=== Excerpted data ===
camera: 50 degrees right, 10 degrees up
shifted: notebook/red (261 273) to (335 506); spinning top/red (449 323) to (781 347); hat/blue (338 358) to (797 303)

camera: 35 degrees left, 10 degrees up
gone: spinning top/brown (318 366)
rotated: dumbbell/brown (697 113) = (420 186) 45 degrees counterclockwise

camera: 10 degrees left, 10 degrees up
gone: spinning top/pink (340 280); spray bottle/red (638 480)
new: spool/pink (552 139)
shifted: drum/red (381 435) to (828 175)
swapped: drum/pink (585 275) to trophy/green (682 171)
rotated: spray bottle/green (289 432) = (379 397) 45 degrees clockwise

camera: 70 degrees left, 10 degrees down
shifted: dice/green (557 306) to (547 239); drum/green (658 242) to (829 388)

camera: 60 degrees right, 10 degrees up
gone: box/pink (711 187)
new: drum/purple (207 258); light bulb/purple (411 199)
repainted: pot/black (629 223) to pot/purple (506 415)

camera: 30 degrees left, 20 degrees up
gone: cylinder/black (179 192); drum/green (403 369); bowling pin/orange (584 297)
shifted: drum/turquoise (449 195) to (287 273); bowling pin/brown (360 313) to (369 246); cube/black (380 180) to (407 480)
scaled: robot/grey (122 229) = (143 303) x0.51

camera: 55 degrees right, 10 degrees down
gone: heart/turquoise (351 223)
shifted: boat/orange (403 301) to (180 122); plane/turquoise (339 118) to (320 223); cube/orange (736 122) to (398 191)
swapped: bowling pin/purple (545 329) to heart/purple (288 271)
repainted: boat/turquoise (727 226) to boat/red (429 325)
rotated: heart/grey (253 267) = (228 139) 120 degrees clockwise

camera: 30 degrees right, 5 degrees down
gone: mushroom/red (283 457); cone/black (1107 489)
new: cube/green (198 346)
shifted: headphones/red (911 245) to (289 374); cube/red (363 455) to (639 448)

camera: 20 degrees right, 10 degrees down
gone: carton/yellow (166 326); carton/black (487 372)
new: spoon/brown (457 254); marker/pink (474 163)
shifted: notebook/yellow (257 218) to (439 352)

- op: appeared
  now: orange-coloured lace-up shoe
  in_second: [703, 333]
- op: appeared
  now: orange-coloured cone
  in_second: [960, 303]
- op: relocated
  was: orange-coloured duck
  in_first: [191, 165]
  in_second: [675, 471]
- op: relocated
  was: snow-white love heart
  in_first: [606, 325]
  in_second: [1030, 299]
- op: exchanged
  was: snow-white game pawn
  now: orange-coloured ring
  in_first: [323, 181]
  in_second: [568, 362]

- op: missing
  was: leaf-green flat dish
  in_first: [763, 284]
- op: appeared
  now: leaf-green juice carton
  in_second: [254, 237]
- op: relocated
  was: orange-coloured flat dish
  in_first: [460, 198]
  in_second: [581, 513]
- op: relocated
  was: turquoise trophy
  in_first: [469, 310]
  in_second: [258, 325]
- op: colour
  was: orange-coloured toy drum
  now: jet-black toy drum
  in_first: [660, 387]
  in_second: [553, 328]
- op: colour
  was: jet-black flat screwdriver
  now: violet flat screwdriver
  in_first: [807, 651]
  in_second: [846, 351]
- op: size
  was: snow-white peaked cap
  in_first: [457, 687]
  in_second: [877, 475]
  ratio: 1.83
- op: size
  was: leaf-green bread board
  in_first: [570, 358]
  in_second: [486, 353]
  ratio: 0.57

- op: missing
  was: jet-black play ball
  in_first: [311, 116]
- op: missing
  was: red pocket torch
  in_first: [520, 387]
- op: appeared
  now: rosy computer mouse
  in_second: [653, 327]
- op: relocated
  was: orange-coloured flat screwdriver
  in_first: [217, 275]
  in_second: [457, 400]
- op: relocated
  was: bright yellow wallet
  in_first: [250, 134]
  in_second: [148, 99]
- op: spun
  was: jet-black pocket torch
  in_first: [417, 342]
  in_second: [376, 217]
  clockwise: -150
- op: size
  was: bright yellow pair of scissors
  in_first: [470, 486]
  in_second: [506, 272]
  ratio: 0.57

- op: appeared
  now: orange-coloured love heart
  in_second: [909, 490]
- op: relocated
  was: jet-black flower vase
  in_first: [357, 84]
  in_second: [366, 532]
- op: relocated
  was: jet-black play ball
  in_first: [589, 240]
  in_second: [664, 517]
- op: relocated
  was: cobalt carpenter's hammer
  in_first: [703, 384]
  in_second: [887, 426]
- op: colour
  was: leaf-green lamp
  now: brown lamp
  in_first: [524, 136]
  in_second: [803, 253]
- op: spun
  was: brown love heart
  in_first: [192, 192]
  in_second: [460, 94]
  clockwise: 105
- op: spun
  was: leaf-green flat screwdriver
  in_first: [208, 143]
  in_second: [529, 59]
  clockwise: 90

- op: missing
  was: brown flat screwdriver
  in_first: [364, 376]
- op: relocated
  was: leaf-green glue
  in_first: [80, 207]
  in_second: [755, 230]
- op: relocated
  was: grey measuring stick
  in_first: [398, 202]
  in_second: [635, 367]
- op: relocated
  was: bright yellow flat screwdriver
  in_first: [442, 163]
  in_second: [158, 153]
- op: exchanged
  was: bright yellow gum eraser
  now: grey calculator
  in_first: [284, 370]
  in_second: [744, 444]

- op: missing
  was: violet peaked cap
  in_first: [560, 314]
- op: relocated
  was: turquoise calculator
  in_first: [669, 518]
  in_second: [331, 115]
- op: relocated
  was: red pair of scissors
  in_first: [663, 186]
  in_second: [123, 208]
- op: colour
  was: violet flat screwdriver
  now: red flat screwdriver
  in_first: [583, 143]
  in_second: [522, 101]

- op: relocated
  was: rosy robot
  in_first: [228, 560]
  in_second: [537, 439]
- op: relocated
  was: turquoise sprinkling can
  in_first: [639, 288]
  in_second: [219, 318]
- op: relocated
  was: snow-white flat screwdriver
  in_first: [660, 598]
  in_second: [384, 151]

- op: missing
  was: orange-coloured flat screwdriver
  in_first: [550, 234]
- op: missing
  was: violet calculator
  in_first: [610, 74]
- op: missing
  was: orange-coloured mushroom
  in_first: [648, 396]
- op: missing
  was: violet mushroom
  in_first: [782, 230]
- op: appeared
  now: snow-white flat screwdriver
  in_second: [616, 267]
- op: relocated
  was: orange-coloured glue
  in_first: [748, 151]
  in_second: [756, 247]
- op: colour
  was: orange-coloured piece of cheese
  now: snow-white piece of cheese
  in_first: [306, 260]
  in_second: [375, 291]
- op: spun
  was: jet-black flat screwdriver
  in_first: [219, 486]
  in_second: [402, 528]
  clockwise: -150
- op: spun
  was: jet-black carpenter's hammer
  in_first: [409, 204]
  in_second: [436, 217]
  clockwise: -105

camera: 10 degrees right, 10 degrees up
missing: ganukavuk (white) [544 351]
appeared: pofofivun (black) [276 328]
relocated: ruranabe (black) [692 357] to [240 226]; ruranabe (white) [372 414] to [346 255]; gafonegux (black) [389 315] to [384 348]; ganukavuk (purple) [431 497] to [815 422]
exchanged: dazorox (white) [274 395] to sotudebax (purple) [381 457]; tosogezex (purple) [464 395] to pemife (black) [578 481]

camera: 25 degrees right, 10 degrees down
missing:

=== Problem ===
Working from the records above, tally the lines that contain "ganukavuk" and give only the total.

=== Solved problem ===
2